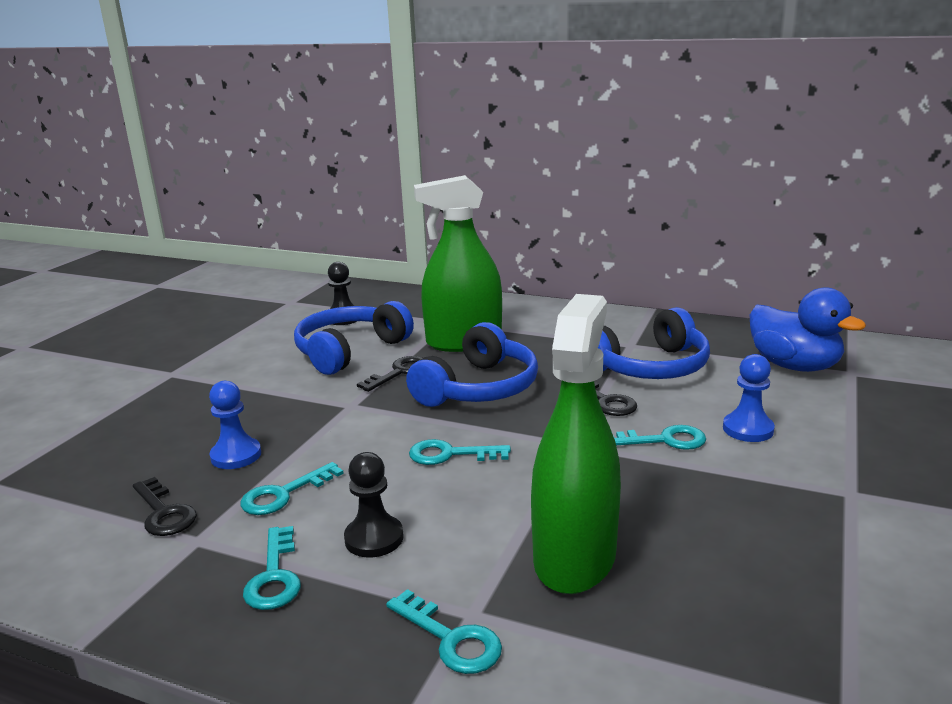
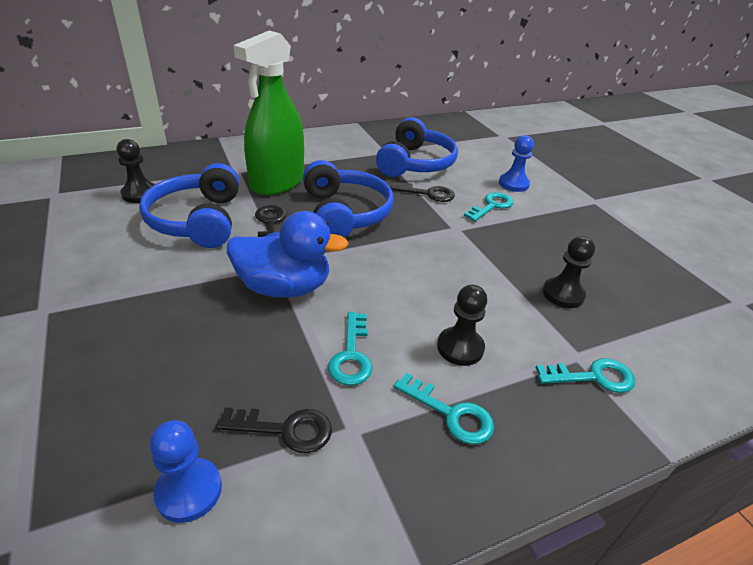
camera: 50 degrees left, 15 degrees up
blue pawn [209,381,261,469] -> blue pawn moved to [149,420,222,523]
turquoise key [409,439,511,465] -> none
green spray bottle [531,294,621,594] -> black pawn [543,236,595,308]
blue duck [750,287,866,372] -> blue duck moved to [227,211,349,298]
━━━━━━━━━━━━━━━━━━━━
* **EXERCISE PROMPT**
Your job is to transcribe the entries above exactly; skip the pictures.

* **SOLUTION FOR THIS EXERCISE**
camera: 50 degrees left, 15 degrees up
blue pawn [209,381,261,469] -> blue pawn moved to [149,420,222,523]
turquoise key [409,439,511,465] -> none
green spray bottle [531,294,621,594] -> black pawn [543,236,595,308]
blue duck [750,287,866,372] -> blue duck moved to [227,211,349,298]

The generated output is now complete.